# Task item:
Look for the word "calculator" in the entries below, then copy every line that has it.

# Data supplied:
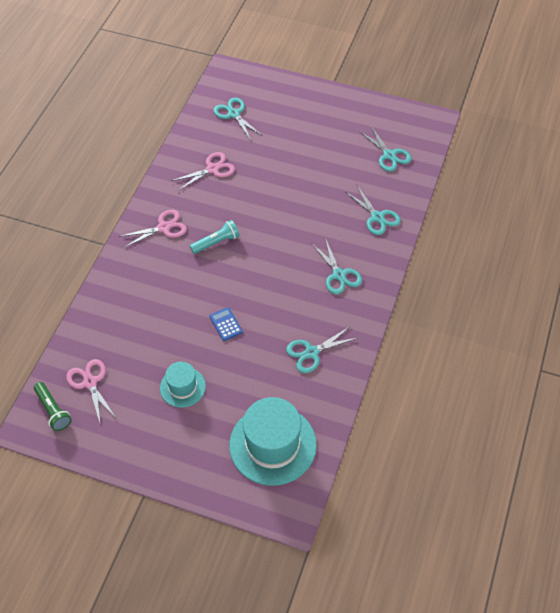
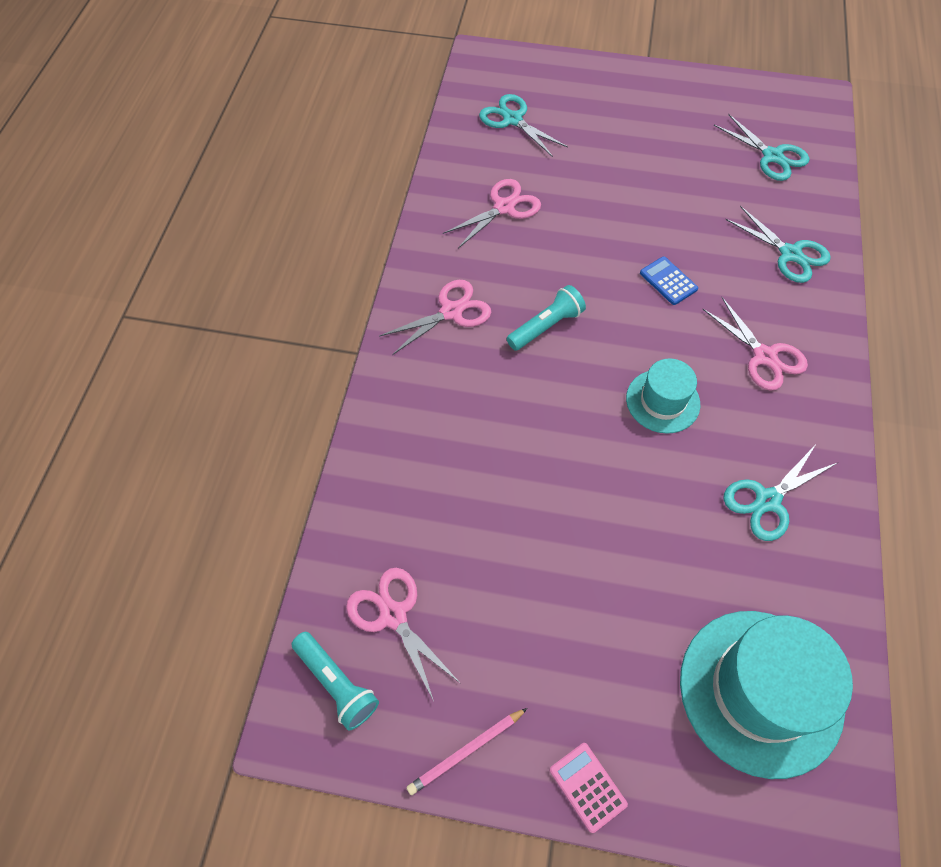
camera: 10 degrees left, 5 degrees up
(53, 410) = (336, 683): green flashlight -> turquoise flashlight
(111, 450) = (466, 751): none -> pink pencil
(168, 475) = (587, 787): none -> pink calculator
(182, 387) = (564, 599): turquoise hat -> turquoise hat (662, 401)
(225, 324) = (605, 468): blue calculator -> blue calculator (668, 281)
(339, 275) = (764, 356): turquoise scissors -> pink scissors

# Solution for this problem:
(168, 475) = (587, 787): none -> pink calculator
(225, 324) = (605, 468): blue calculator -> blue calculator (668, 281)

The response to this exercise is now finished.